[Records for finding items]
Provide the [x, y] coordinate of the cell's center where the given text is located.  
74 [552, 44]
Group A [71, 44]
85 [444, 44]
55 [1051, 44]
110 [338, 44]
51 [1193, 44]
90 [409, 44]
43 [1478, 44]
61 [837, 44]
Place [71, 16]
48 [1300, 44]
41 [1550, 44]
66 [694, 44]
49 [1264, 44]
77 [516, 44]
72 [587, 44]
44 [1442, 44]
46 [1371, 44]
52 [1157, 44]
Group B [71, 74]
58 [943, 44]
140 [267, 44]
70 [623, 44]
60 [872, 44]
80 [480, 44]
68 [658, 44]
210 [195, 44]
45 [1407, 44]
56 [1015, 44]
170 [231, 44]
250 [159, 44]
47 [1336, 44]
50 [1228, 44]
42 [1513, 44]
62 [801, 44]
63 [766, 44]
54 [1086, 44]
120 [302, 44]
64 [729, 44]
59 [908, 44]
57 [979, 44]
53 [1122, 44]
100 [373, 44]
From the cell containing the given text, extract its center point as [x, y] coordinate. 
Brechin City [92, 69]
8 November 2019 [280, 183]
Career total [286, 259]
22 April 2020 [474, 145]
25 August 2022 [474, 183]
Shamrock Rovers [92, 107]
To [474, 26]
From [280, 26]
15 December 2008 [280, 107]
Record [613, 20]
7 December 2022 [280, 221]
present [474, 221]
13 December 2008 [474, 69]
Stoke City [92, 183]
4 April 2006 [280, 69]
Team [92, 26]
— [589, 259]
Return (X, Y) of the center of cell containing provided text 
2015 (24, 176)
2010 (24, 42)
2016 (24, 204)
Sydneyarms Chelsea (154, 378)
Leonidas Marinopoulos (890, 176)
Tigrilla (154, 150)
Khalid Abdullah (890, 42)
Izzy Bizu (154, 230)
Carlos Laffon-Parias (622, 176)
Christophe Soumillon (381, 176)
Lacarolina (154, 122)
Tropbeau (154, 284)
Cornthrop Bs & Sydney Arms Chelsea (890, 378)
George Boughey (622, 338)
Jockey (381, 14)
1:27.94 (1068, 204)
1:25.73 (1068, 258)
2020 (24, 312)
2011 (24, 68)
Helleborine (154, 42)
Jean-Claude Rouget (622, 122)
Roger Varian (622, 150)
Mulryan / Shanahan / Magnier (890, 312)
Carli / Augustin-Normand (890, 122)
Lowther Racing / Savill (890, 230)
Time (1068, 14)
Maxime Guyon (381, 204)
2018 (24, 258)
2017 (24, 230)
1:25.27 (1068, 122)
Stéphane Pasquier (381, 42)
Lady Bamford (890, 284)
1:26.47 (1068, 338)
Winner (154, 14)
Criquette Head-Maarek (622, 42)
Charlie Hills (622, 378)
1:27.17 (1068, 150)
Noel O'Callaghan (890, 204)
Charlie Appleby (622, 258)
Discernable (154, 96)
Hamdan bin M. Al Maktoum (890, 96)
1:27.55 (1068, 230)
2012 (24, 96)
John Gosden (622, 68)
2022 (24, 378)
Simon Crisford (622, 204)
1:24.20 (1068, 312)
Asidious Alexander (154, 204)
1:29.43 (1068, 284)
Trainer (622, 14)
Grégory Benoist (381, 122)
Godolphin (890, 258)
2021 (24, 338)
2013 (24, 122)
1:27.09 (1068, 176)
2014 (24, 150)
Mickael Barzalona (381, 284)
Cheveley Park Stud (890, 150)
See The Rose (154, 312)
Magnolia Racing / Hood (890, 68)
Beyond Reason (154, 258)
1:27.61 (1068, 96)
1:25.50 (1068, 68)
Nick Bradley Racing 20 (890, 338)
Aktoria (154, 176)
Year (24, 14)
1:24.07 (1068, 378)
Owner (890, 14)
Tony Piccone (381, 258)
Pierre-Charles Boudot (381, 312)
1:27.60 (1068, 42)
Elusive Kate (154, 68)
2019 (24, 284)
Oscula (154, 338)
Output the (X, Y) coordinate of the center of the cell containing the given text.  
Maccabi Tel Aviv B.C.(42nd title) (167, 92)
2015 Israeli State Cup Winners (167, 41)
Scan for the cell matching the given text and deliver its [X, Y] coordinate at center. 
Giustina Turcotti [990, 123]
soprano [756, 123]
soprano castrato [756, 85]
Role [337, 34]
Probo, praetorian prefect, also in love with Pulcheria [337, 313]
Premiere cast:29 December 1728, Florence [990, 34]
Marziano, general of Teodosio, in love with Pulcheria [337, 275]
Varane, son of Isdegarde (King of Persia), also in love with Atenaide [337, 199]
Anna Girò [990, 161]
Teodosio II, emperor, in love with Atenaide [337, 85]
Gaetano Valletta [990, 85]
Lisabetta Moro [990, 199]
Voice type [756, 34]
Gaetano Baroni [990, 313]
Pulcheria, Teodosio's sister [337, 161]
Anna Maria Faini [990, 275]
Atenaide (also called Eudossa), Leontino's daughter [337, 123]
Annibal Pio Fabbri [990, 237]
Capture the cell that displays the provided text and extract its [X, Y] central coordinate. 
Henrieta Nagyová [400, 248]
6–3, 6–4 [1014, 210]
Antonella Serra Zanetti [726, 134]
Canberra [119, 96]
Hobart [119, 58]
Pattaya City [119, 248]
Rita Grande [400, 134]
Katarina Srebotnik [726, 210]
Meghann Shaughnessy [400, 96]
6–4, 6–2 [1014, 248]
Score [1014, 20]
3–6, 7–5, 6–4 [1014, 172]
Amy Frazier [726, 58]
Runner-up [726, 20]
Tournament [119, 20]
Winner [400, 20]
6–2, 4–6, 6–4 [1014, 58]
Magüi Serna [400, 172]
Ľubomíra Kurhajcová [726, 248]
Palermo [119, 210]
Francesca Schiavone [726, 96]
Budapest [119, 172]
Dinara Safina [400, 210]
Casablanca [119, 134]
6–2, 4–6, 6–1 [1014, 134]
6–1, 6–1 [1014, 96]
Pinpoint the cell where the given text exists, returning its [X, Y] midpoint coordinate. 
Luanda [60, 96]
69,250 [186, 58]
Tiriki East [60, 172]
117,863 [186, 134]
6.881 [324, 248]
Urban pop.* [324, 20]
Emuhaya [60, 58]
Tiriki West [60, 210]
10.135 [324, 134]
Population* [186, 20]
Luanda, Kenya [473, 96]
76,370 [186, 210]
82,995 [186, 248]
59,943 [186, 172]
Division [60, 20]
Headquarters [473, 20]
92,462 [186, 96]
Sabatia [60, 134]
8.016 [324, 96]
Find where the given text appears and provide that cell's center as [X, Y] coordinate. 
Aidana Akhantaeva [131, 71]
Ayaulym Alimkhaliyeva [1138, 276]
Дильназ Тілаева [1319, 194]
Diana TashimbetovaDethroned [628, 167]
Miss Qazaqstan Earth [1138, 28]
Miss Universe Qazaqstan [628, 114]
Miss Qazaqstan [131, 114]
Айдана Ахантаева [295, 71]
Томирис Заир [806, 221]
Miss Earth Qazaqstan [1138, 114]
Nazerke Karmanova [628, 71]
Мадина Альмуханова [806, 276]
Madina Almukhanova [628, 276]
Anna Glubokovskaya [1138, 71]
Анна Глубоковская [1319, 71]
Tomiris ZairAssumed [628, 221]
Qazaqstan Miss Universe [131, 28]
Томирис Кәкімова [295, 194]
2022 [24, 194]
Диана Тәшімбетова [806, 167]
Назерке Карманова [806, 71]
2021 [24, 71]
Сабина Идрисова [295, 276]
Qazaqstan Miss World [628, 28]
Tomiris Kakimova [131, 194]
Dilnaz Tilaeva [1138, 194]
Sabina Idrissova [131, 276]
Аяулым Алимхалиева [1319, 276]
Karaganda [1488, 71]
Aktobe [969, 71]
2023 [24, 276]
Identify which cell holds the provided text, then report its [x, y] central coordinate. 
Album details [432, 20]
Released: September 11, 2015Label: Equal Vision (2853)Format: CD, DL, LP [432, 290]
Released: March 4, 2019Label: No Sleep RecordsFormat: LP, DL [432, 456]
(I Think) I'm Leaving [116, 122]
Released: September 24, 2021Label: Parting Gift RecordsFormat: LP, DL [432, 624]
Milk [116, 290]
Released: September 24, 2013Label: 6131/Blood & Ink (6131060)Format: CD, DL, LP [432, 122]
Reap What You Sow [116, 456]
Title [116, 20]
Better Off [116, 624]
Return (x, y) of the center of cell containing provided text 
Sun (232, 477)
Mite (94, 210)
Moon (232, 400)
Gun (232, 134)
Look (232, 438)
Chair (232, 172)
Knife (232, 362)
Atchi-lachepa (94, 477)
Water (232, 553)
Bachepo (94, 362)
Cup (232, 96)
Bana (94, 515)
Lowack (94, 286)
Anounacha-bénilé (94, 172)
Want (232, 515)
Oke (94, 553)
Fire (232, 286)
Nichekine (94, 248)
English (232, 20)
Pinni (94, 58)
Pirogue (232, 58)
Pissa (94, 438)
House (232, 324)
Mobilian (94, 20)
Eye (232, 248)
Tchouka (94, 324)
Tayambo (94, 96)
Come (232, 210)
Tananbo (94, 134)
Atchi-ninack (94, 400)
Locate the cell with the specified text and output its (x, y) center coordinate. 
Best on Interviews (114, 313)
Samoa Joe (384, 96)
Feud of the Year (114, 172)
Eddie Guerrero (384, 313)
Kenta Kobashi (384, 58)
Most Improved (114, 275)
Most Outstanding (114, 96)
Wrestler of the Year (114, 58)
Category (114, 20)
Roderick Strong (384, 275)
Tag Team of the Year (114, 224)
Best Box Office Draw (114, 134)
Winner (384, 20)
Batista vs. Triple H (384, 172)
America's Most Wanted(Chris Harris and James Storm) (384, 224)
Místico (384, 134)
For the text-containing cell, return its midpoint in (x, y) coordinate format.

INSTRUCTIONS TO FOLLOW - Format the lines of the records above as a JSON list of strings, one string per line with blank lines omitted. Begin at the first line of the records and stop after the line that contains "140 [267, 44]", including both of these lines.

IN RESPONSE -
[
  "Provide the [x, y] coordinate of the cell's center where the given text is located.  ",
  "74 [552, 44]",
  "Group A [71, 44]",
  "85 [444, 44]",
  "55 [1051, 44]",
  "110 [338, 44]",
  "51 [1193, 44]",
  "90 [409, 44]",
  "43 [1478, 44]",
  "61 [837, 44]",
  "Place [71, 16]",
  "48 [1300, 44]",
  "41 [1550, 44]",
  "66 [694, 44]",
  "49 [1264, 44]",
  "77 [516, 44]",
  "72 [587, 44]",
  "44 [1442, 44]",
  "46 [1371, 44]",
  "52 [1157, 44]",
  "Group B [71, 74]",
  "58 [943, 44]",
  "140 [267, 44]"
]